*Exercise aim*:
Where does the word "plus" occur in the entries below? Copy every line that has it.

*Stored data*:
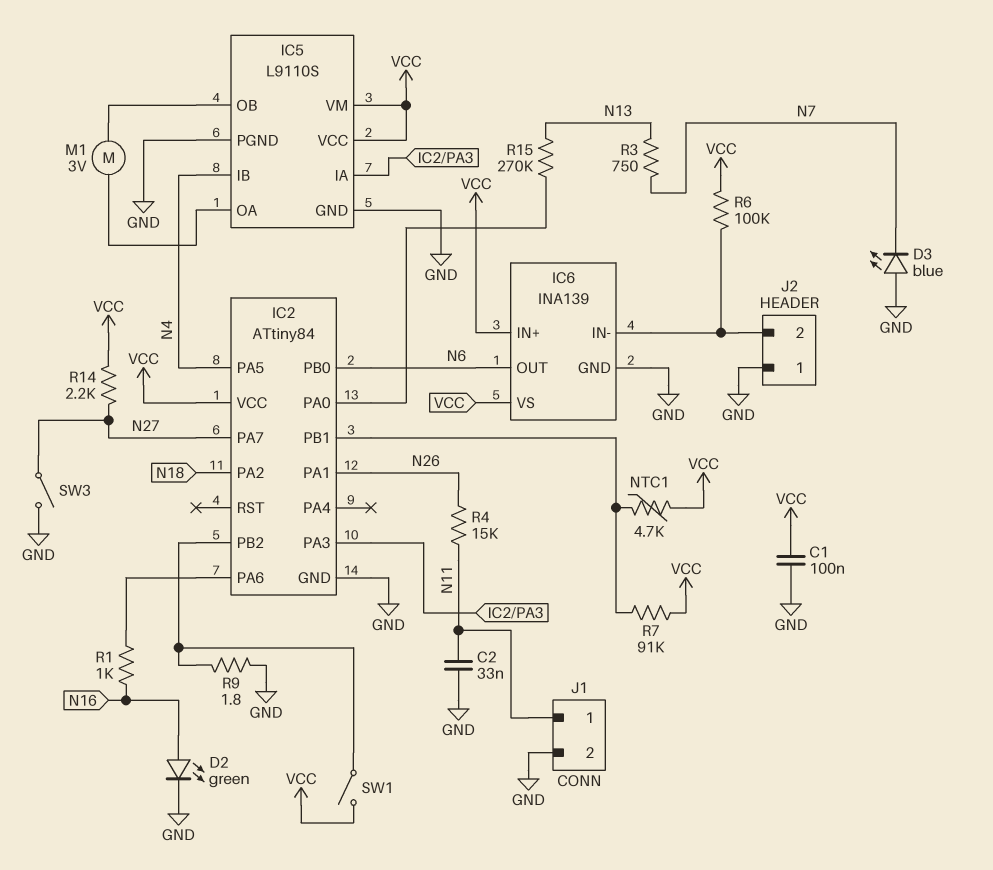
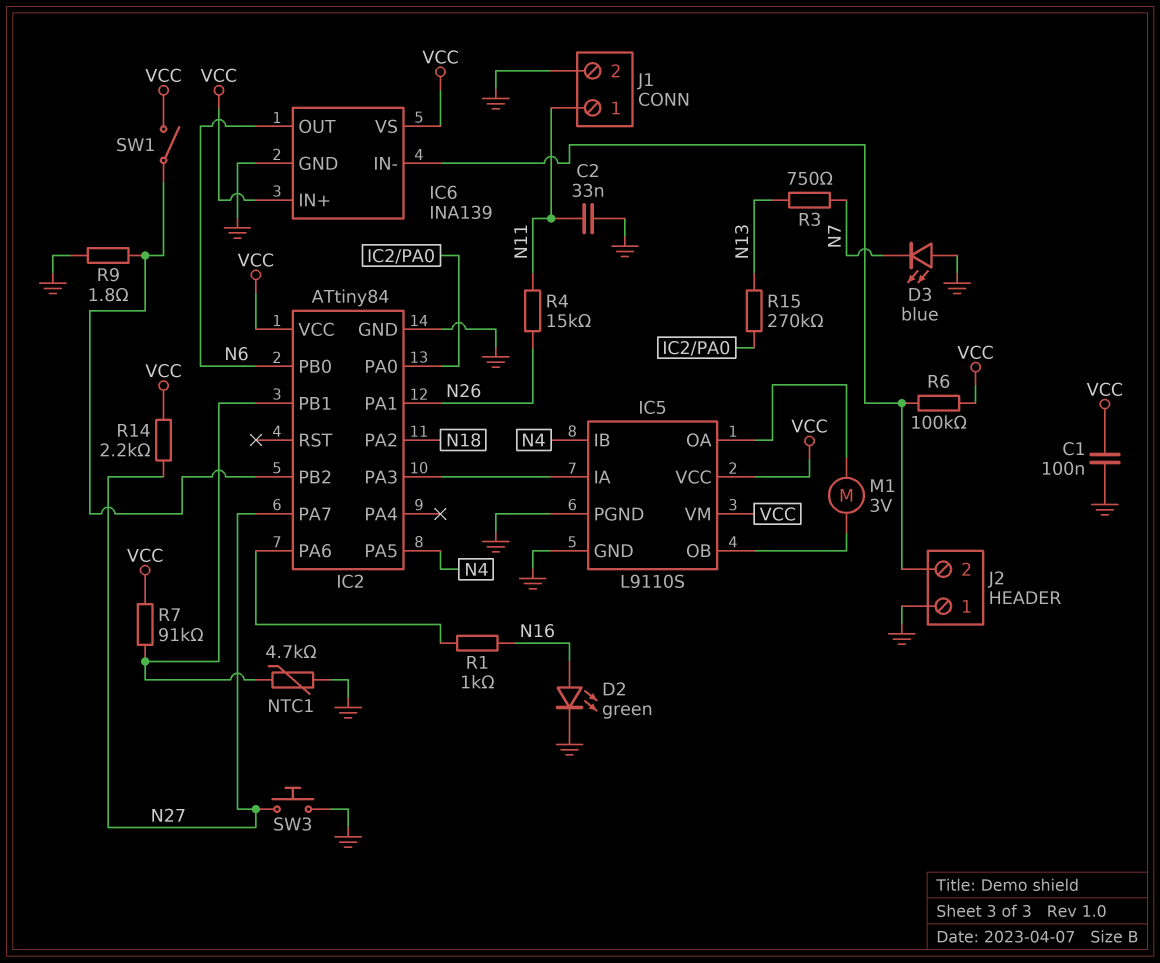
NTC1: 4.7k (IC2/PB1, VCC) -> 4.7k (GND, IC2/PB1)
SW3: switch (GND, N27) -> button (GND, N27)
==
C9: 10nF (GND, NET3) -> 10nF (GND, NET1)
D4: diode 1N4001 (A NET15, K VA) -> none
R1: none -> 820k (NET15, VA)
==
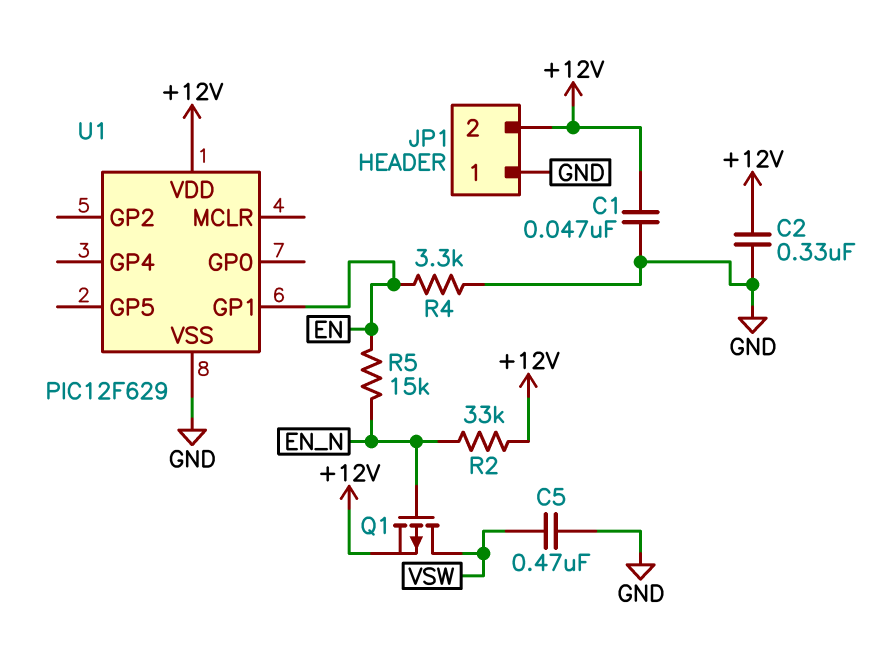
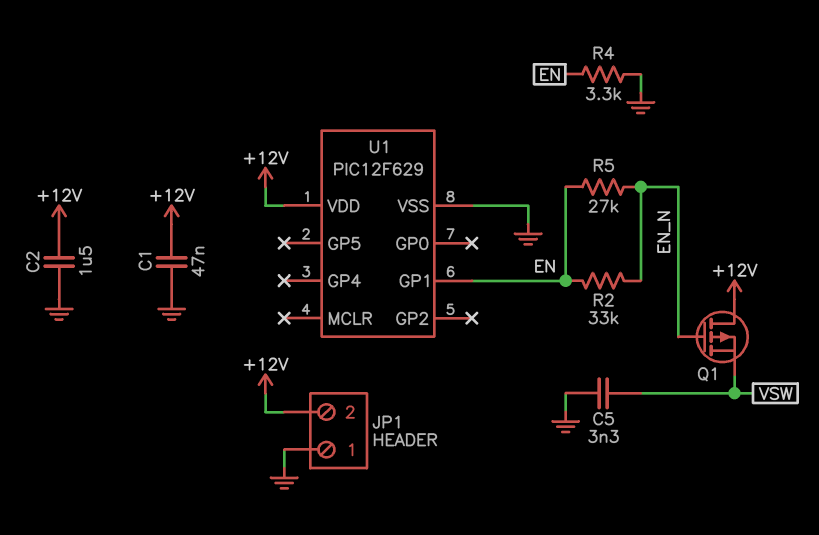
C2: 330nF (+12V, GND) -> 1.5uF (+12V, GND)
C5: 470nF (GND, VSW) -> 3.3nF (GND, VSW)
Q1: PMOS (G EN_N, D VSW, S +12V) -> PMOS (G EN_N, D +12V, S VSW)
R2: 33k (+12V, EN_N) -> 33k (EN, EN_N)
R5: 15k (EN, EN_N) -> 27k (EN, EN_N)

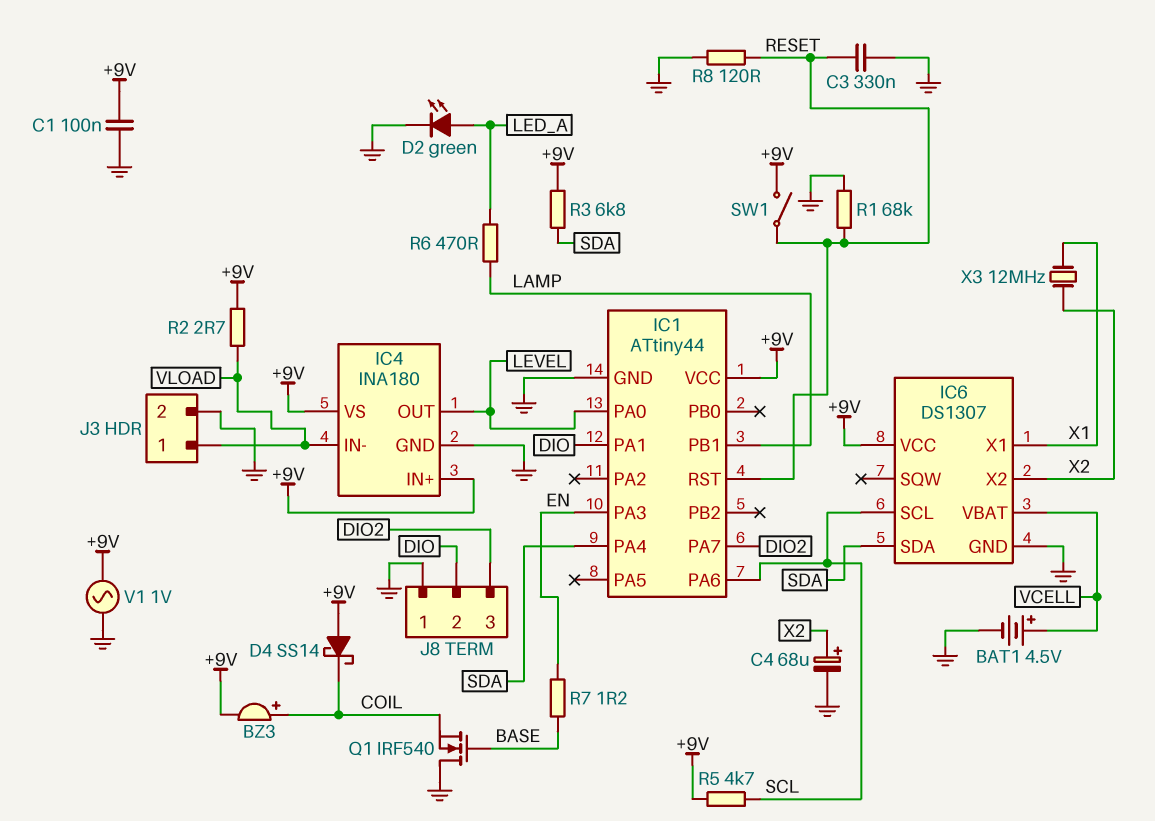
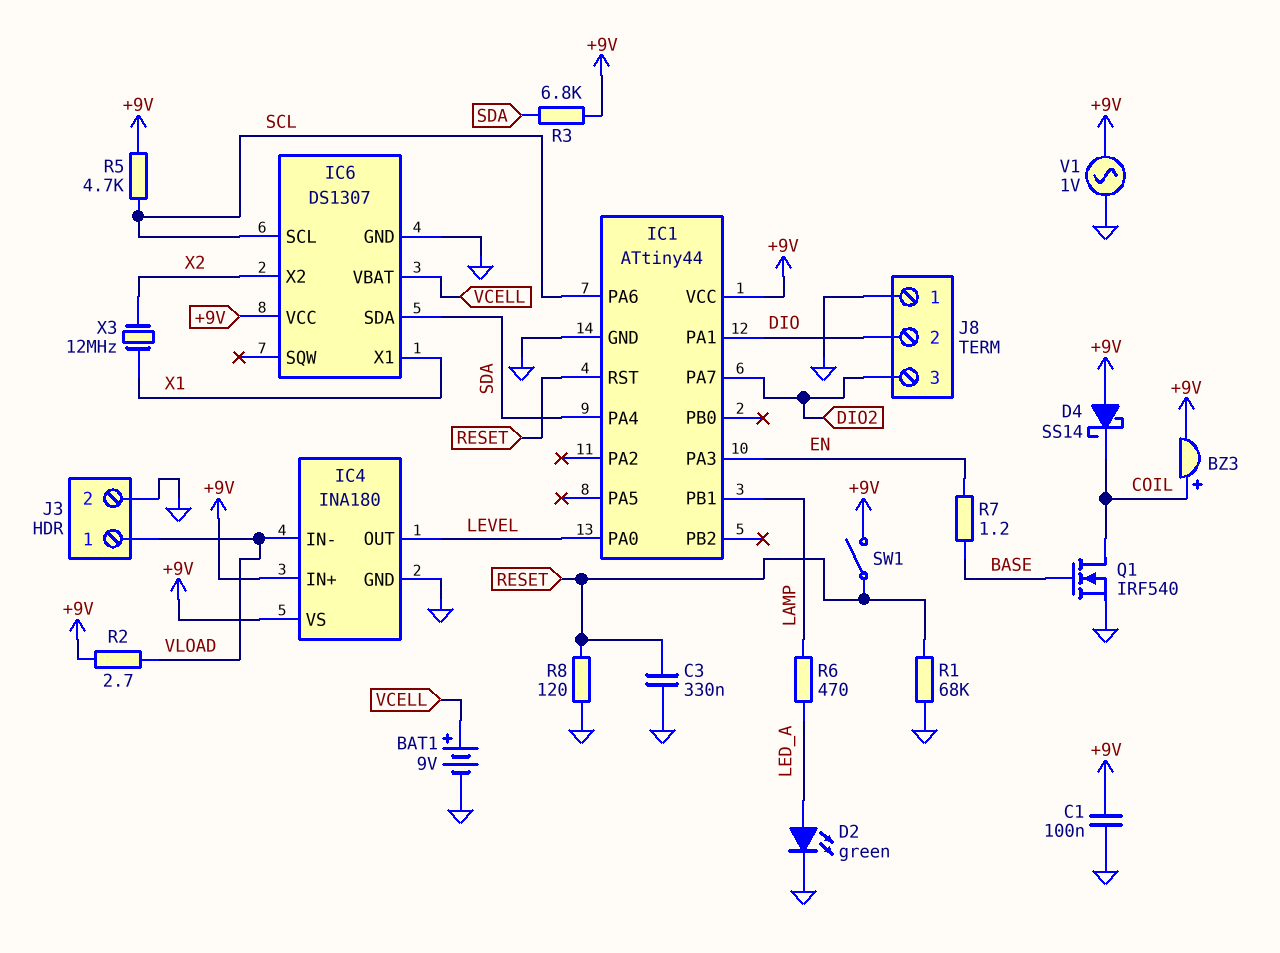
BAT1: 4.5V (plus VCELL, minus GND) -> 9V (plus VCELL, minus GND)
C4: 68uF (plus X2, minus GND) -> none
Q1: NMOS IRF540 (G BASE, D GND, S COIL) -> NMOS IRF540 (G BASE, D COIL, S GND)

*Result below*:
BAT1: 4.5V (plus VCELL, minus GND) -> 9V (plus VCELL, minus GND)
C4: 68uF (plus X2, minus GND) -> none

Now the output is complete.